§ **WHAT YOU NEED TO DO**:
State how many lines in the records below include the word "heart". Give nothing but that number.

§ **THE DATA**:

· · · · ·

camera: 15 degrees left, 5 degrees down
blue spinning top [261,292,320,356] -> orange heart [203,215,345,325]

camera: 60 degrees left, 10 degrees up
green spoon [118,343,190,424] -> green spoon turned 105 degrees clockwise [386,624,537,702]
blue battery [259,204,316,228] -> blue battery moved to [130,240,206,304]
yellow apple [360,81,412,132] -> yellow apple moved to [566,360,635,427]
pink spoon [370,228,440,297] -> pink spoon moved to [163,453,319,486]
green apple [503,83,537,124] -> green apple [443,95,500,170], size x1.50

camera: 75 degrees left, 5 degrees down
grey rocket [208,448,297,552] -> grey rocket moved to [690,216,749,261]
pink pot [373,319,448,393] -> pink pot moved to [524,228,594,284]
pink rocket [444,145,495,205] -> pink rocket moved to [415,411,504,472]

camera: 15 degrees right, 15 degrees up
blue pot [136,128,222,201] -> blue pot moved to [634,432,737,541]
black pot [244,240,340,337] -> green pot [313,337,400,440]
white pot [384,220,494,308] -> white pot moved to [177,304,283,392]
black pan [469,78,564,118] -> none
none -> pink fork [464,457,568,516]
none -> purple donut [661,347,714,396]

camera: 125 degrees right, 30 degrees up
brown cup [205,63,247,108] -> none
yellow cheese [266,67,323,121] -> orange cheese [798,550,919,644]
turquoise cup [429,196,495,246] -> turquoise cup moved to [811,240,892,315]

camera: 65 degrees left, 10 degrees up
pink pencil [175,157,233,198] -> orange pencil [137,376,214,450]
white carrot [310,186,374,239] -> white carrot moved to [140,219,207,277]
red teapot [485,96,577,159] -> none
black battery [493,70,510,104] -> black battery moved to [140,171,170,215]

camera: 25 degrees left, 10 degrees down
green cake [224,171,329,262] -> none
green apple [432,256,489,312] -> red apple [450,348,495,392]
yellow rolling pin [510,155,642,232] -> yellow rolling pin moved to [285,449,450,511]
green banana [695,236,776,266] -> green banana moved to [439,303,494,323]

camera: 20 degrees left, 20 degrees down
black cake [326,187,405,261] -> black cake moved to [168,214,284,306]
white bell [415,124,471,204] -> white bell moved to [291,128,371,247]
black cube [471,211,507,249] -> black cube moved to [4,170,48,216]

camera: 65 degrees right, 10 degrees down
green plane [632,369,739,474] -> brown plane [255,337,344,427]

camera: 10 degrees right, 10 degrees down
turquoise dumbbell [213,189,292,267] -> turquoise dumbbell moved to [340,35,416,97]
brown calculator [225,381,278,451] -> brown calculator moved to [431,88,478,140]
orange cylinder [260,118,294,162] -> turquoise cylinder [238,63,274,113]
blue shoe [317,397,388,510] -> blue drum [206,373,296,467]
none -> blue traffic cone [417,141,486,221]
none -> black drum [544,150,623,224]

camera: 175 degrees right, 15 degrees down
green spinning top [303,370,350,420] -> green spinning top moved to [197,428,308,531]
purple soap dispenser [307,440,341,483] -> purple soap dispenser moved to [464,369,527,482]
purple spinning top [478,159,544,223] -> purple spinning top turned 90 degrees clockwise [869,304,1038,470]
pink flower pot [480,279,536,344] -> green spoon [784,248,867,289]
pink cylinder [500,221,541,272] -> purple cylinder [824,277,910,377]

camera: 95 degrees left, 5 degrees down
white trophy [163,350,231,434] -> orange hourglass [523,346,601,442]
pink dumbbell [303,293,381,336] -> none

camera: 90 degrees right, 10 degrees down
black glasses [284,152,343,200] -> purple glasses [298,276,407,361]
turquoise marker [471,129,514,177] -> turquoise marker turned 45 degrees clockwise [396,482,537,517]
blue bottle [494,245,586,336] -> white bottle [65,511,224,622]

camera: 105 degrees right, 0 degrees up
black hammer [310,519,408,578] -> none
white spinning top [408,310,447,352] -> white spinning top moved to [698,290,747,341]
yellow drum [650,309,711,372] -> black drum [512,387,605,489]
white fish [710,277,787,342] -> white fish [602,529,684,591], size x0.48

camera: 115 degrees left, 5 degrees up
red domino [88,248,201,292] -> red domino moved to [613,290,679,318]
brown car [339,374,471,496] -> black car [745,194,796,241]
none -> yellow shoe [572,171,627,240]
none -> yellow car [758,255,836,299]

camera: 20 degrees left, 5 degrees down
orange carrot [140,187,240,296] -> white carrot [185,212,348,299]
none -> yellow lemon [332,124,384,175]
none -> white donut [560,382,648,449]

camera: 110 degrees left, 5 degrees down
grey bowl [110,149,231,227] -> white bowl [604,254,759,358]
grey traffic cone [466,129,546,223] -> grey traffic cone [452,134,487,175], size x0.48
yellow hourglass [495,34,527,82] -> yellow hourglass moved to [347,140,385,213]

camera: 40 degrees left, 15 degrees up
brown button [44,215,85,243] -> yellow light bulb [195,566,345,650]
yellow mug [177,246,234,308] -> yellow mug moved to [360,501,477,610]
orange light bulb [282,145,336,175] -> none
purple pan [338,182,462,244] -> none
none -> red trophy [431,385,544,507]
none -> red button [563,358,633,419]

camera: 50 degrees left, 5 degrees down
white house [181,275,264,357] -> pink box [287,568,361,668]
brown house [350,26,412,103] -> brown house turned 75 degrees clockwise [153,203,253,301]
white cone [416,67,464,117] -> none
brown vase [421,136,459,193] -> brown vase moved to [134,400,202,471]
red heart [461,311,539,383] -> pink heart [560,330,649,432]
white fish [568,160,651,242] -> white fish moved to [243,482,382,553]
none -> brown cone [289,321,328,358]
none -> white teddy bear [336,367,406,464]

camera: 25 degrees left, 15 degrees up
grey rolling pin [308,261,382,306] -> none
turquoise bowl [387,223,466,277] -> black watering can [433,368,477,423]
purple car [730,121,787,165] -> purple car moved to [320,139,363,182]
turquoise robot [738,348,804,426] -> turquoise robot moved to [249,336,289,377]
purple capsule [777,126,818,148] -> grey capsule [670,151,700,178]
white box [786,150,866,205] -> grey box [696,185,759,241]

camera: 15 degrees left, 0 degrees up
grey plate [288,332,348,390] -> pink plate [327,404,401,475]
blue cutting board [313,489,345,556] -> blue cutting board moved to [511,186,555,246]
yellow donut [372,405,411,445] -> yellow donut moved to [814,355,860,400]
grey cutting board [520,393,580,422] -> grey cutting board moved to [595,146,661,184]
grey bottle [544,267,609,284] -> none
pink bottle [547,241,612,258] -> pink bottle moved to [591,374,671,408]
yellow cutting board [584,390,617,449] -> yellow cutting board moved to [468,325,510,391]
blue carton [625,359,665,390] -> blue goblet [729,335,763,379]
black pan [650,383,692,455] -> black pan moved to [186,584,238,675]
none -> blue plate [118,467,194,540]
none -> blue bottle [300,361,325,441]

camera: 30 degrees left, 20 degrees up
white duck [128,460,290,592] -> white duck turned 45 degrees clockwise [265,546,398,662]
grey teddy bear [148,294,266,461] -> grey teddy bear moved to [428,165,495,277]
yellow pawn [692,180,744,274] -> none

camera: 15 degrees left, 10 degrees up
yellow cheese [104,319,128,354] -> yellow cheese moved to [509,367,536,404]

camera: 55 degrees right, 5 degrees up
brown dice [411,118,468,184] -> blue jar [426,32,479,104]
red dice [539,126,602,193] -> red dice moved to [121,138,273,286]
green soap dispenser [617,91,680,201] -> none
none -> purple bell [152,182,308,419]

· · · · ·

§ **RESPONSE AREA**:
2